- **ASSIGNMENT**
Scan the records below for the line containing "C8: 33uF (COM, DIS) -> none" and the line containing "Q1: NPN TIP120". Copy both, plus every line between, exactly.

Top of PROVIDED INFORMATION

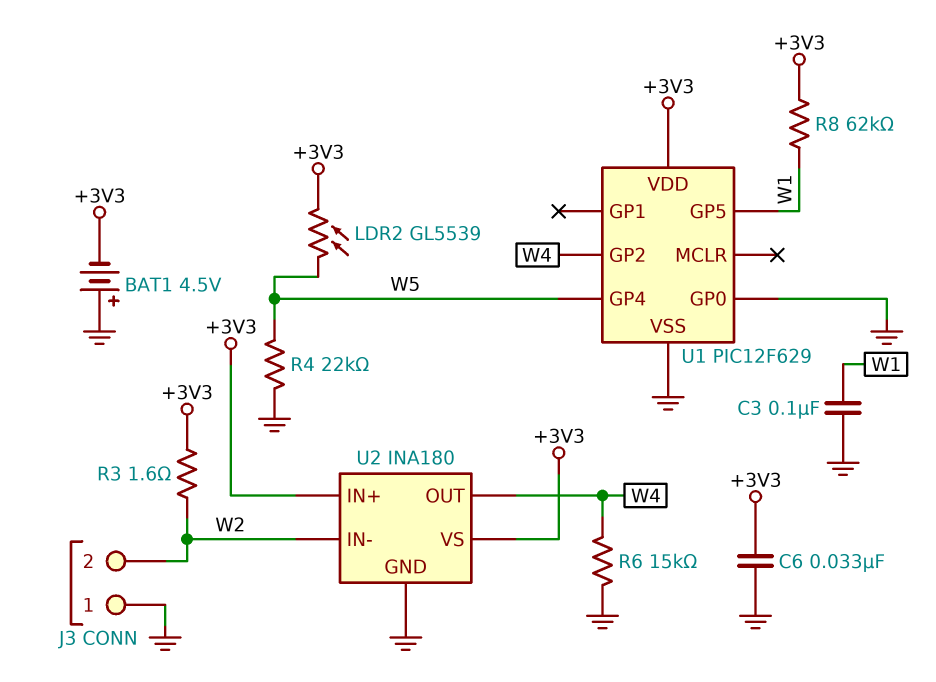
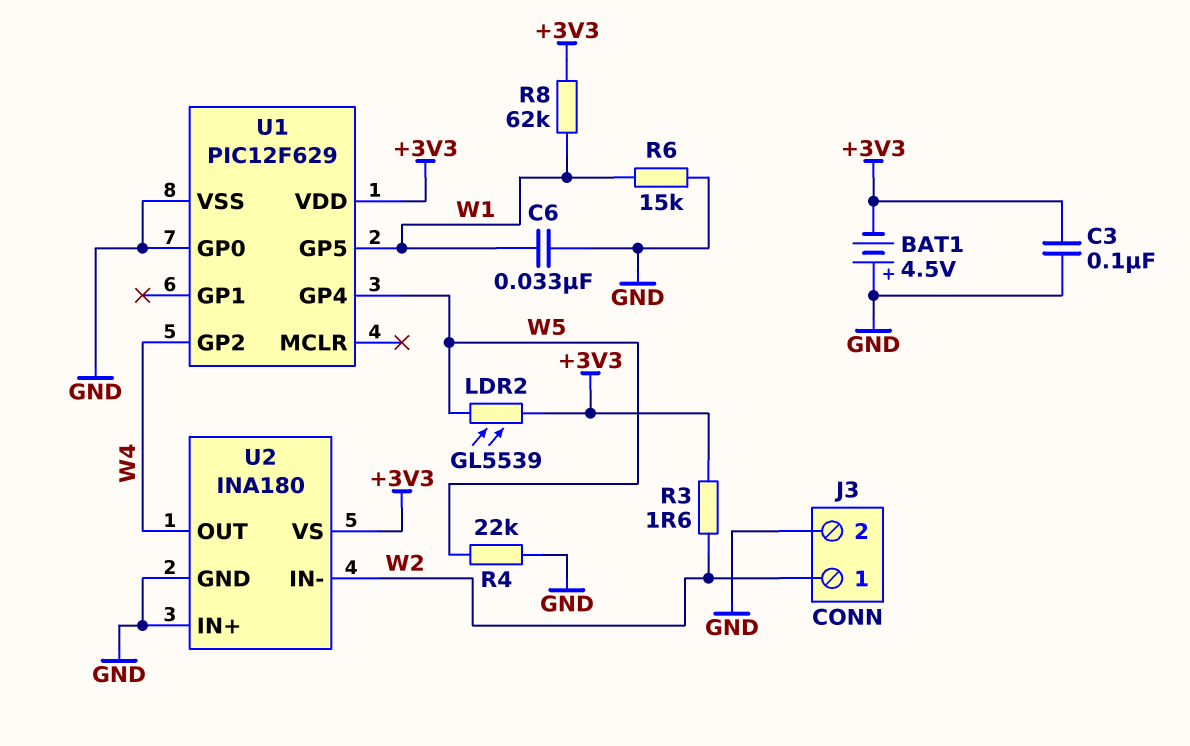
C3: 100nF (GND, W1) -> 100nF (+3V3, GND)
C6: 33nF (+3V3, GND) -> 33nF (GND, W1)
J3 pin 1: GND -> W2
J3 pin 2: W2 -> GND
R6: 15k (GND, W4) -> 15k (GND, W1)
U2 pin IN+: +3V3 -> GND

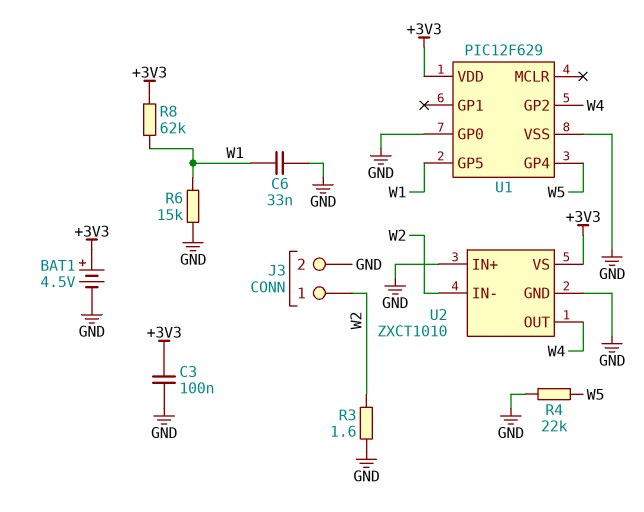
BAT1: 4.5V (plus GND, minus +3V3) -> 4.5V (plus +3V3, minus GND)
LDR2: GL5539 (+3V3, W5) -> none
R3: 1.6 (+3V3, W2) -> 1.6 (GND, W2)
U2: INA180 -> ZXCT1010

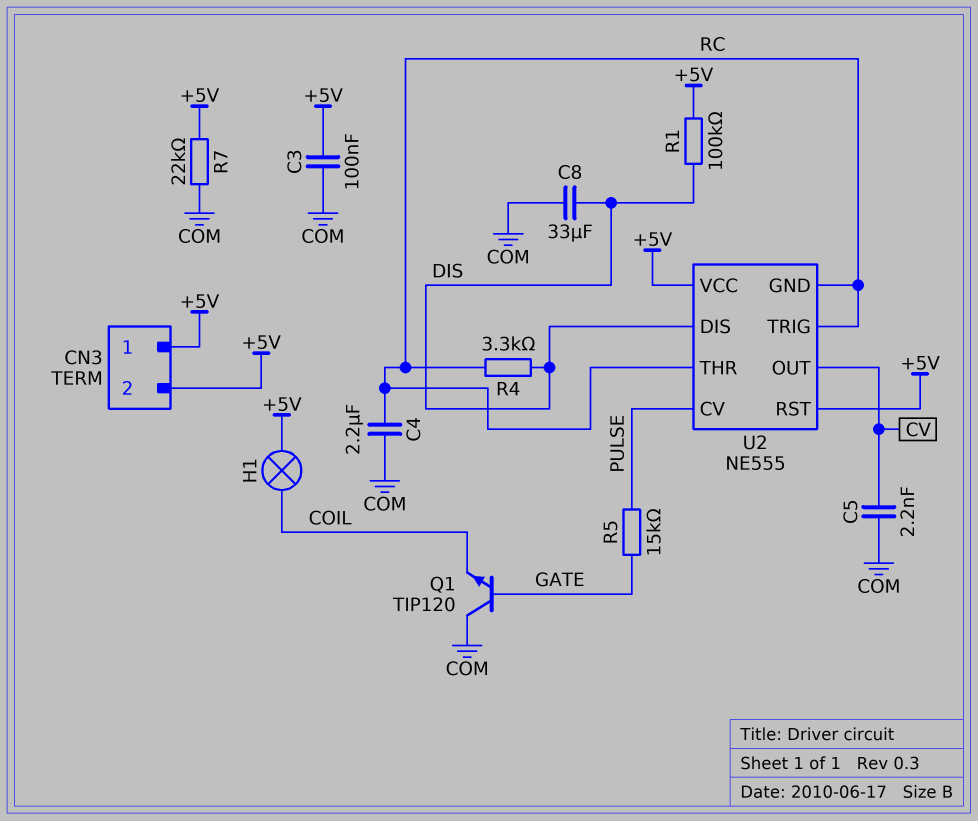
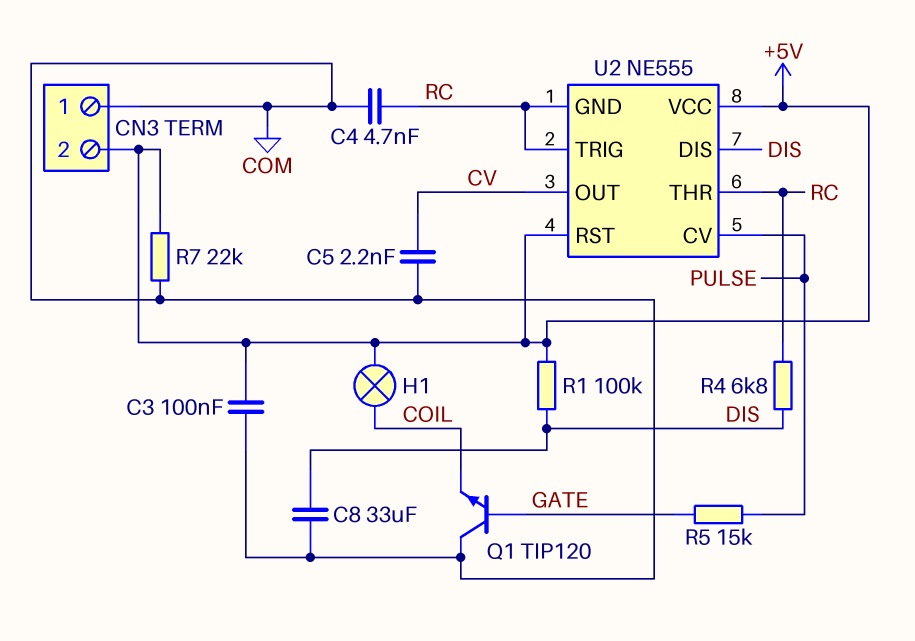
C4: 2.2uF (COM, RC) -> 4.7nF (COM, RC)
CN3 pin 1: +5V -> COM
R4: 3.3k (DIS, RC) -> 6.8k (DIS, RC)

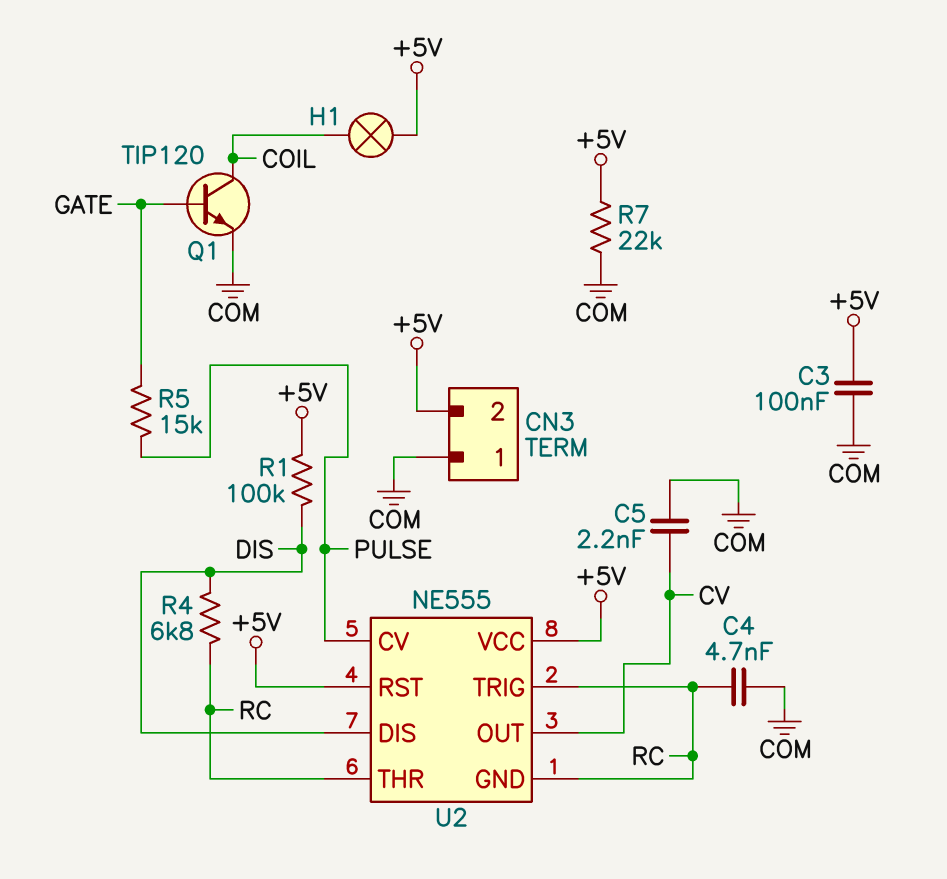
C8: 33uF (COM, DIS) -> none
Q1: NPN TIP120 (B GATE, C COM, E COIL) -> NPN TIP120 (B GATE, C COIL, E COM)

Bottom of PROVIDED INFORMATION
Top of PROVIDED INFORMATION

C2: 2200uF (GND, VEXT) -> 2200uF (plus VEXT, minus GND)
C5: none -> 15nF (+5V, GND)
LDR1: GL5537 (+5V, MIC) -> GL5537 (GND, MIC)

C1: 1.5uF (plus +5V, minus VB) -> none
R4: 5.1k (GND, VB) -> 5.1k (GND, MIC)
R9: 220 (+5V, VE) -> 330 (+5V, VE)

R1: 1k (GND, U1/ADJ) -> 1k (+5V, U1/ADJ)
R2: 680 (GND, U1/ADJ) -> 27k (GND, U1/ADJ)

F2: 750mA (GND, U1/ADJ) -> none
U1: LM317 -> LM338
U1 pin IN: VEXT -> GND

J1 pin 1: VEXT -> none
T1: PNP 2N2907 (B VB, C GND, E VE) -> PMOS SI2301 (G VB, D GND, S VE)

Bottom of PROVIDED INFORMATION
Top of PROVIDED INFORMATION

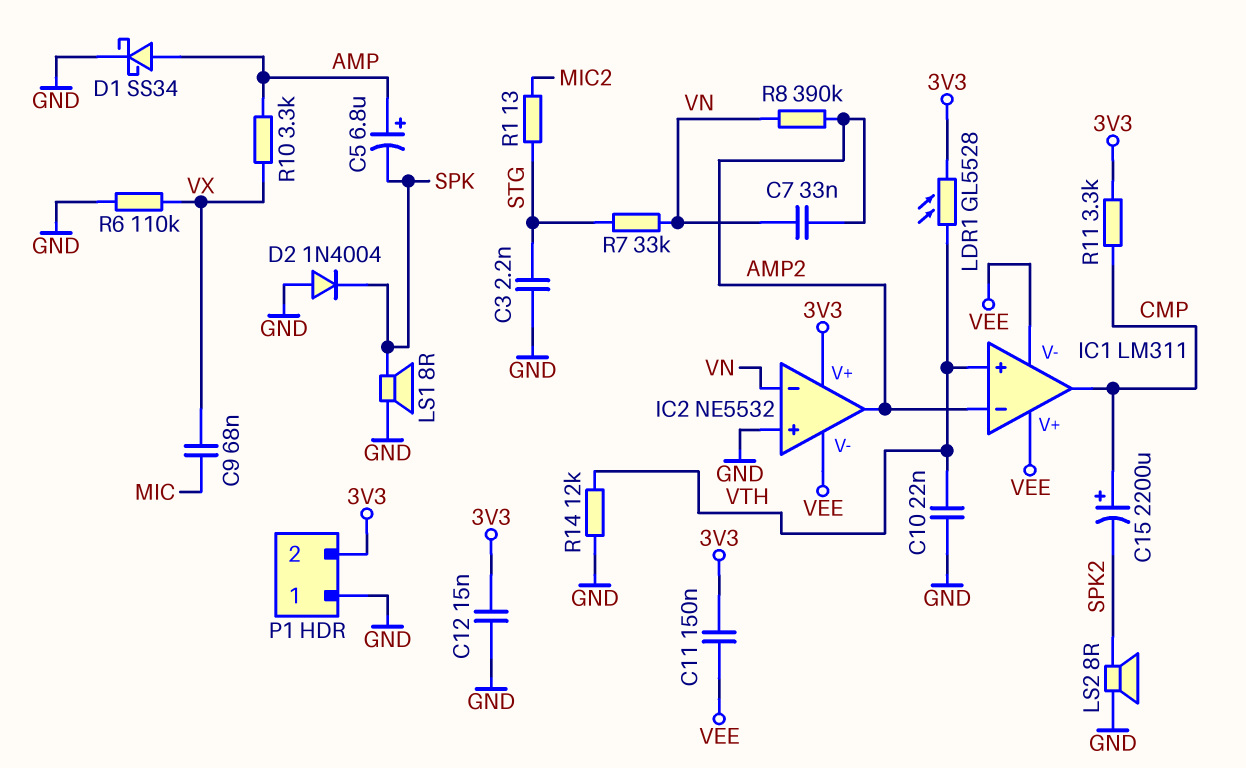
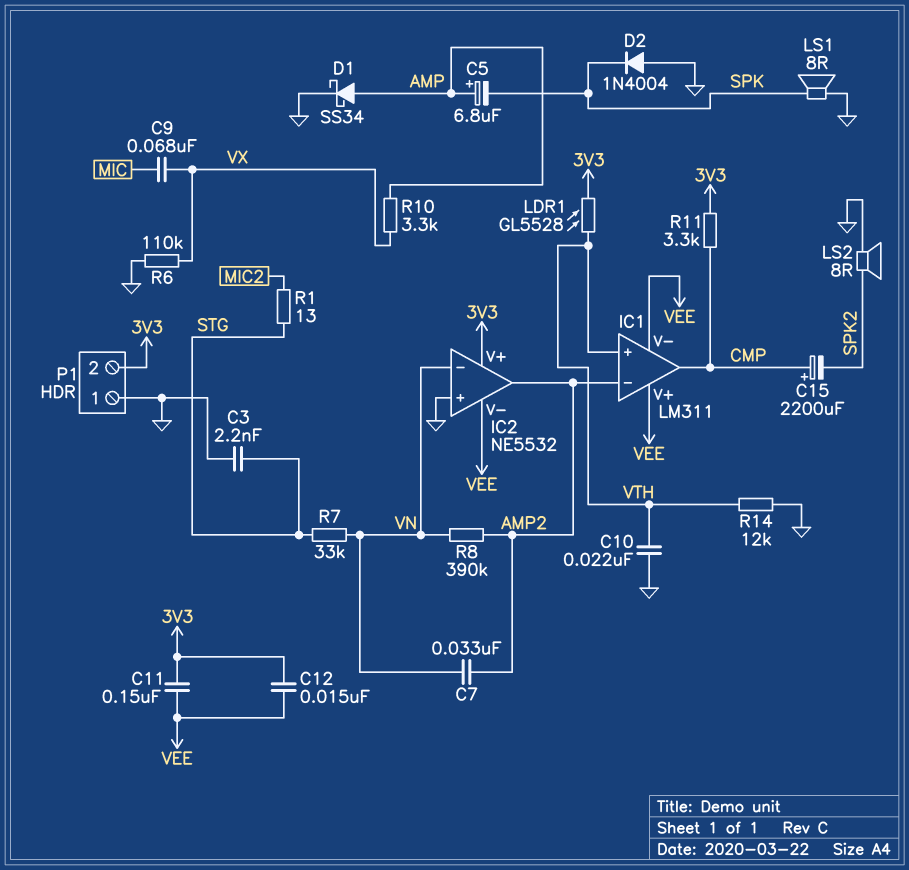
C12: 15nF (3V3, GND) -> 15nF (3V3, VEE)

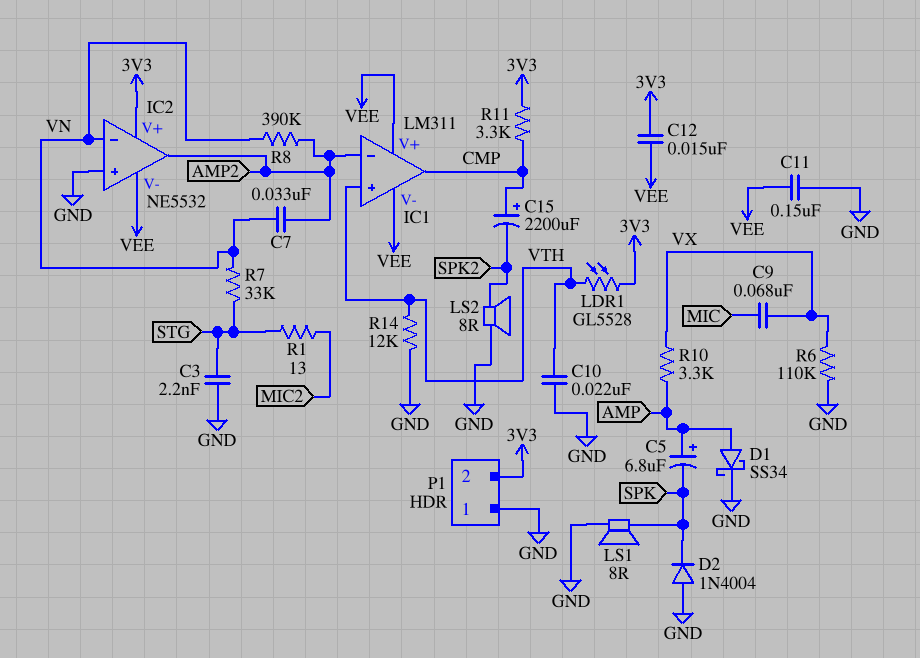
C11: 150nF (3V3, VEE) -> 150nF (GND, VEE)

Bottom of PROVIDED INFORMATION

- **WORKED SOLUTION**
C8: 33uF (COM, DIS) -> none
Q1: NPN TIP120 (B GATE, C COM, E COIL) -> NPN TIP120 (B GATE, C COIL, E COM)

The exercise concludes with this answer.